*Supplied material:*
::::::

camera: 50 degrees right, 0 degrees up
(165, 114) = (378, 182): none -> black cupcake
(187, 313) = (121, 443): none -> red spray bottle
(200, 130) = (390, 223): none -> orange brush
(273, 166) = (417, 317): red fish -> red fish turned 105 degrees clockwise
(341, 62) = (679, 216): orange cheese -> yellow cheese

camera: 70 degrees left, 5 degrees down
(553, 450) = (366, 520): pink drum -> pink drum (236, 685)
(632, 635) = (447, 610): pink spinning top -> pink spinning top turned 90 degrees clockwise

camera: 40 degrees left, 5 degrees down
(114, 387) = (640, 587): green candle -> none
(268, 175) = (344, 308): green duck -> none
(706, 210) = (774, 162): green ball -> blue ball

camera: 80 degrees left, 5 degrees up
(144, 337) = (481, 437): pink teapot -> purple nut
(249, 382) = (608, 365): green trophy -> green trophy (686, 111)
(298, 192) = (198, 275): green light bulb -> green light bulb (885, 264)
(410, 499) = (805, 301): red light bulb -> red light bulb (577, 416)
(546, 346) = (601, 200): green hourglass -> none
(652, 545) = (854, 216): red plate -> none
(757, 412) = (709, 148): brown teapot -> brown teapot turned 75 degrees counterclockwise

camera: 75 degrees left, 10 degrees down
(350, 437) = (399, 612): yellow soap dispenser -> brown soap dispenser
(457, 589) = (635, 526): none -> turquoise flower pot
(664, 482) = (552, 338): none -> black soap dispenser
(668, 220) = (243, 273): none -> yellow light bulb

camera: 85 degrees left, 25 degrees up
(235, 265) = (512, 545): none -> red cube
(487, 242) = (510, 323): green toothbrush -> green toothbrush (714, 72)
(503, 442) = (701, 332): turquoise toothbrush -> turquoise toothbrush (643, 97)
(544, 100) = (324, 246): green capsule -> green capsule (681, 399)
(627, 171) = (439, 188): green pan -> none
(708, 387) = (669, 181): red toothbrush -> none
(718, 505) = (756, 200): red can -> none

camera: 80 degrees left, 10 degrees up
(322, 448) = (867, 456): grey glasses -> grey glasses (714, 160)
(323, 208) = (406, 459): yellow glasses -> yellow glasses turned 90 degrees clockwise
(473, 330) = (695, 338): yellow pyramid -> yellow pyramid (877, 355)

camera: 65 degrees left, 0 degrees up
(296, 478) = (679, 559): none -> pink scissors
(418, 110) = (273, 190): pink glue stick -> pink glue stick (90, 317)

::::::

*Prompt:*
Would you copy, word for word, only the lines from the start of the listing to the one that contains "camera: 40 degrees left, 5 degrees down", both included?

*Exercise response:*
camera: 50 degrees right, 0 degrees up
(165, 114) = (378, 182): none -> black cupcake
(187, 313) = (121, 443): none -> red spray bottle
(200, 130) = (390, 223): none -> orange brush
(273, 166) = (417, 317): red fish -> red fish turned 105 degrees clockwise
(341, 62) = (679, 216): orange cheese -> yellow cheese

camera: 70 degrees left, 5 degrees down
(553, 450) = (366, 520): pink drum -> pink drum (236, 685)
(632, 635) = (447, 610): pink spinning top -> pink spinning top turned 90 degrees clockwise

camera: 40 degrees left, 5 degrees down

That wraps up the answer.